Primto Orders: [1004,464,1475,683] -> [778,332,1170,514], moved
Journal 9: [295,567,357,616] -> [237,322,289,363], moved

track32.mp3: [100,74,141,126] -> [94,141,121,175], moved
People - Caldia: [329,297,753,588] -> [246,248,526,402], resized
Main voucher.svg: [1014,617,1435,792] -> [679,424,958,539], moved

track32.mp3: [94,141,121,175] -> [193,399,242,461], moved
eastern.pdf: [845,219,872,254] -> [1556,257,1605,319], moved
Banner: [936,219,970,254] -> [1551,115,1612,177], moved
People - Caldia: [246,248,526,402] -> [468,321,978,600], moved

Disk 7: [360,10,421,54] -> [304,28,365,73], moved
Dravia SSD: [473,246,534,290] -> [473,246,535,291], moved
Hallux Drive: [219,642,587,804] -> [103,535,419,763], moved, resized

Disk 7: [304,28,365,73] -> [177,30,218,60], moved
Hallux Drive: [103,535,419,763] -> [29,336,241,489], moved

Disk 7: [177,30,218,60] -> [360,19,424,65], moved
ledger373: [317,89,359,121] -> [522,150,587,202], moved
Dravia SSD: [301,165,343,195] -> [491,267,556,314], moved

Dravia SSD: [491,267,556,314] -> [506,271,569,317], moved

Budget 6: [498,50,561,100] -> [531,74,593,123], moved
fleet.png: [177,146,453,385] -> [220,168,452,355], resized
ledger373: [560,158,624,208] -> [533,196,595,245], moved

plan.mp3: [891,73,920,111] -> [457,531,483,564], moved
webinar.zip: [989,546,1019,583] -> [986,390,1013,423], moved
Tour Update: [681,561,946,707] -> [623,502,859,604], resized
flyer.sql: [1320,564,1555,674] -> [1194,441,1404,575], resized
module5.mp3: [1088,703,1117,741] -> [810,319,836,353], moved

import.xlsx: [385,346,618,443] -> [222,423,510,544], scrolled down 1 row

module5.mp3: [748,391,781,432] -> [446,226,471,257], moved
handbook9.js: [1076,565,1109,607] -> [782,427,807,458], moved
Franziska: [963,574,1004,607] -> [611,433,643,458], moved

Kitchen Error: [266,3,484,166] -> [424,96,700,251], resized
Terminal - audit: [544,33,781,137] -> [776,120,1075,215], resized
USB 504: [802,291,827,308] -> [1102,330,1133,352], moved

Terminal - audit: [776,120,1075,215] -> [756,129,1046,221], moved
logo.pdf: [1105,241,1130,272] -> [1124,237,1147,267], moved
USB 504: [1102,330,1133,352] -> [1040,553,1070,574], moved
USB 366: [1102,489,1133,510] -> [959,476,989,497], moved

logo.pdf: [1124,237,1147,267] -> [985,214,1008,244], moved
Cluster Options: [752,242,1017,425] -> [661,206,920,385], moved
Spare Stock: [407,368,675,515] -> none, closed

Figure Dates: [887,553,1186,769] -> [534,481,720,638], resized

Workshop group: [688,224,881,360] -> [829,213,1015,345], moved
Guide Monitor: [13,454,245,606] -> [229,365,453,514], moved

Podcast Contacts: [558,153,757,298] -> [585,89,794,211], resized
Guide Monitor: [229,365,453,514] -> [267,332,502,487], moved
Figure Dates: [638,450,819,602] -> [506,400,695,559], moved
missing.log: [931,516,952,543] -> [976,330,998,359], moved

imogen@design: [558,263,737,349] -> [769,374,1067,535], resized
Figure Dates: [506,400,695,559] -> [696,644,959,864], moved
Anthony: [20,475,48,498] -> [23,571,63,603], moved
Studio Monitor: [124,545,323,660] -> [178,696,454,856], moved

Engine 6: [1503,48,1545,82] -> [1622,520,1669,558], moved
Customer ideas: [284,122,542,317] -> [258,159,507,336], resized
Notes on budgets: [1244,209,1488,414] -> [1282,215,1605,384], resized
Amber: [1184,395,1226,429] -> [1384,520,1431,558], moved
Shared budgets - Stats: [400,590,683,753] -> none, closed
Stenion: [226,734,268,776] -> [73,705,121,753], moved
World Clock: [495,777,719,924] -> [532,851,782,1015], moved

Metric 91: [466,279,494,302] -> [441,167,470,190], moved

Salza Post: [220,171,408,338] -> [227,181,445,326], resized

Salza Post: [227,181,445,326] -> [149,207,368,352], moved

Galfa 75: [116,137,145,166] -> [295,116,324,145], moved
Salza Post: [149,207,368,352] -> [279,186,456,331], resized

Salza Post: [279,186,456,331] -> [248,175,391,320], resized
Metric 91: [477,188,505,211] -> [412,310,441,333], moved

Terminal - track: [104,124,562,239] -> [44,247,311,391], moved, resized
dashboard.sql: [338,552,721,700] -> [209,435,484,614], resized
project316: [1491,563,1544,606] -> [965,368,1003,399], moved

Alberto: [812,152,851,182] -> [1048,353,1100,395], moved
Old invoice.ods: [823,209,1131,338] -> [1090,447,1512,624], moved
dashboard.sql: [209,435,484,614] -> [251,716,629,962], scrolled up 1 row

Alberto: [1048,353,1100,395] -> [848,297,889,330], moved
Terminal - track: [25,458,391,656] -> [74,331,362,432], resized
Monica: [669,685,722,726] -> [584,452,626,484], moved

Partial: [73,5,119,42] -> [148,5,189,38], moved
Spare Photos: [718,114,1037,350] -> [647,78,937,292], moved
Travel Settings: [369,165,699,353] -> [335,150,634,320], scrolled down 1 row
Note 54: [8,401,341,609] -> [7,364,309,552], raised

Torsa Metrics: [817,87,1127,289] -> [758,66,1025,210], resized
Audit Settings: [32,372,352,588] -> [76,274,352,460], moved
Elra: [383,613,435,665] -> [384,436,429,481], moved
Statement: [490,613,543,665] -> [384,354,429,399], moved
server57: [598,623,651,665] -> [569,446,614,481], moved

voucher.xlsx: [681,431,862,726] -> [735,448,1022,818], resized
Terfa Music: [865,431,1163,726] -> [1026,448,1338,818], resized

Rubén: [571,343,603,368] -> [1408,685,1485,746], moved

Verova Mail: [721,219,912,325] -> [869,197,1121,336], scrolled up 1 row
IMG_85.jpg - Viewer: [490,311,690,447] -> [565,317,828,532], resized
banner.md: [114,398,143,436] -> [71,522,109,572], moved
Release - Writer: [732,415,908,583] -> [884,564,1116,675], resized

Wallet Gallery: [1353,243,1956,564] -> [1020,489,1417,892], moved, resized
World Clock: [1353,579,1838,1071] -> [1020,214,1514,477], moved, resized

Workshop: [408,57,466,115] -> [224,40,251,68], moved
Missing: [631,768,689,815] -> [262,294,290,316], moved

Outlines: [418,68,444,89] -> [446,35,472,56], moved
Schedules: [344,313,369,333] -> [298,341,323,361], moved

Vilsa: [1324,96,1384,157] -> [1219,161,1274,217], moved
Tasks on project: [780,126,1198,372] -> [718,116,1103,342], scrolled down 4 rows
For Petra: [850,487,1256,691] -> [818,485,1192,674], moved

******

* **What you should do**
Check every line of the listing for the string "down" and report how many lines have it, as a number alone.

* **Result of the exercise**
3